Records from a data collection:

-- Begin --

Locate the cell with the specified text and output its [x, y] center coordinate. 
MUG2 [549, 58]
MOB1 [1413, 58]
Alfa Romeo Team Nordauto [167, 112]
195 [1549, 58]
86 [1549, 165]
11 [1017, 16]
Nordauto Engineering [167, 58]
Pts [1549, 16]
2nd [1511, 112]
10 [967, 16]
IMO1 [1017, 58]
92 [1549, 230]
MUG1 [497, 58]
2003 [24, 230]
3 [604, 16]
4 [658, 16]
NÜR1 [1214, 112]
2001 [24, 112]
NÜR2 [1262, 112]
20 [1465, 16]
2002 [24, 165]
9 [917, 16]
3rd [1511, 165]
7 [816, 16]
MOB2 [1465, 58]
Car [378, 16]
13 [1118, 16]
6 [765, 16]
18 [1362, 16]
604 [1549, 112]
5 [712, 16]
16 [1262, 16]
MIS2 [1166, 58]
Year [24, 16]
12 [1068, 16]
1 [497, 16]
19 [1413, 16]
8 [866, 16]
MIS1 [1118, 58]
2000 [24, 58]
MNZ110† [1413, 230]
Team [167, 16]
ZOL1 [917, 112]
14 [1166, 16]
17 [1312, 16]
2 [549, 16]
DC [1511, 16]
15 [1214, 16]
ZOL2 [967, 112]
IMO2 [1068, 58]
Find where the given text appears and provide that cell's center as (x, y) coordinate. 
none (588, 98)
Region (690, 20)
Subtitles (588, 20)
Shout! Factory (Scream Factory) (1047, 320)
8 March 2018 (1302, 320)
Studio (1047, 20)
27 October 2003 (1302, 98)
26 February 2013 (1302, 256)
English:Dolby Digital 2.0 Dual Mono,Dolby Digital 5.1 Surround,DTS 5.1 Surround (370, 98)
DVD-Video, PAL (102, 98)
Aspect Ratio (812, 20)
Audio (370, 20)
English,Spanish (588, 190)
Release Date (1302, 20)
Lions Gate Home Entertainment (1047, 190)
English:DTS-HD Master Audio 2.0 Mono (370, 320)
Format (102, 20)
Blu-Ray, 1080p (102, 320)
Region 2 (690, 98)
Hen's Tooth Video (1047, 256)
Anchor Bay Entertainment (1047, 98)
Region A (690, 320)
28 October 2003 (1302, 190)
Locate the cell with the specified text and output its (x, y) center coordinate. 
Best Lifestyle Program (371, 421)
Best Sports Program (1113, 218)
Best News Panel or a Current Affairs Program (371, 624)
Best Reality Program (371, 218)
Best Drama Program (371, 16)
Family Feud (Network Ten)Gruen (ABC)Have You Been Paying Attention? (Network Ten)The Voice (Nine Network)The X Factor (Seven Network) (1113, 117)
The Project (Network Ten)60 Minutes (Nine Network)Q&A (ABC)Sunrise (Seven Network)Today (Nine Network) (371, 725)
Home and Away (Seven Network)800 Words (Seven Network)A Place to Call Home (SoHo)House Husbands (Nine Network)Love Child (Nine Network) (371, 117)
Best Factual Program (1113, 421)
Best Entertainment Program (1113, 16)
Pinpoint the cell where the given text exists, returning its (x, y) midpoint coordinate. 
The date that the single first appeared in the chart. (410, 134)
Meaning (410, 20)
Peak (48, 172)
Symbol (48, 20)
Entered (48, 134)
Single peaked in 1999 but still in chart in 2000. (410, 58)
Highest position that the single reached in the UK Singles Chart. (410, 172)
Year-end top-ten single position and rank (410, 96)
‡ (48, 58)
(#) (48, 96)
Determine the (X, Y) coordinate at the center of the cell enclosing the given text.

-- End --

Edit the stretch of lines from the start of the records through the line containing "IMO2 [1068, 58]", changing "Engineering" to "Motorsport" and keeping everything else the same.

Locate the cell with the specified text and output its [x, y] center coordinate. 
MUG2 [549, 58]
MOB1 [1413, 58]
Alfa Romeo Team Nordauto [167, 112]
195 [1549, 58]
86 [1549, 165]
11 [1017, 16]
Nordauto Motorsport [167, 58]
Pts [1549, 16]
2nd [1511, 112]
10 [967, 16]
IMO1 [1017, 58]
92 [1549, 230]
MUG1 [497, 58]
2003 [24, 230]
3 [604, 16]
4 [658, 16]
NÜR1 [1214, 112]
2001 [24, 112]
NÜR2 [1262, 112]
20 [1465, 16]
2002 [24, 165]
9 [917, 16]
3rd [1511, 165]
7 [816, 16]
MOB2 [1465, 58]
Car [378, 16]
13 [1118, 16]
6 [765, 16]
18 [1362, 16]
604 [1549, 112]
5 [712, 16]
16 [1262, 16]
MIS2 [1166, 58]
Year [24, 16]
12 [1068, 16]
1 [497, 16]
19 [1413, 16]
8 [866, 16]
MIS1 [1118, 58]
2000 [24, 58]
MNZ110† [1413, 230]
Team [167, 16]
ZOL1 [917, 112]
14 [1166, 16]
17 [1312, 16]
2 [549, 16]
DC [1511, 16]
15 [1214, 16]
ZOL2 [967, 112]
IMO2 [1068, 58]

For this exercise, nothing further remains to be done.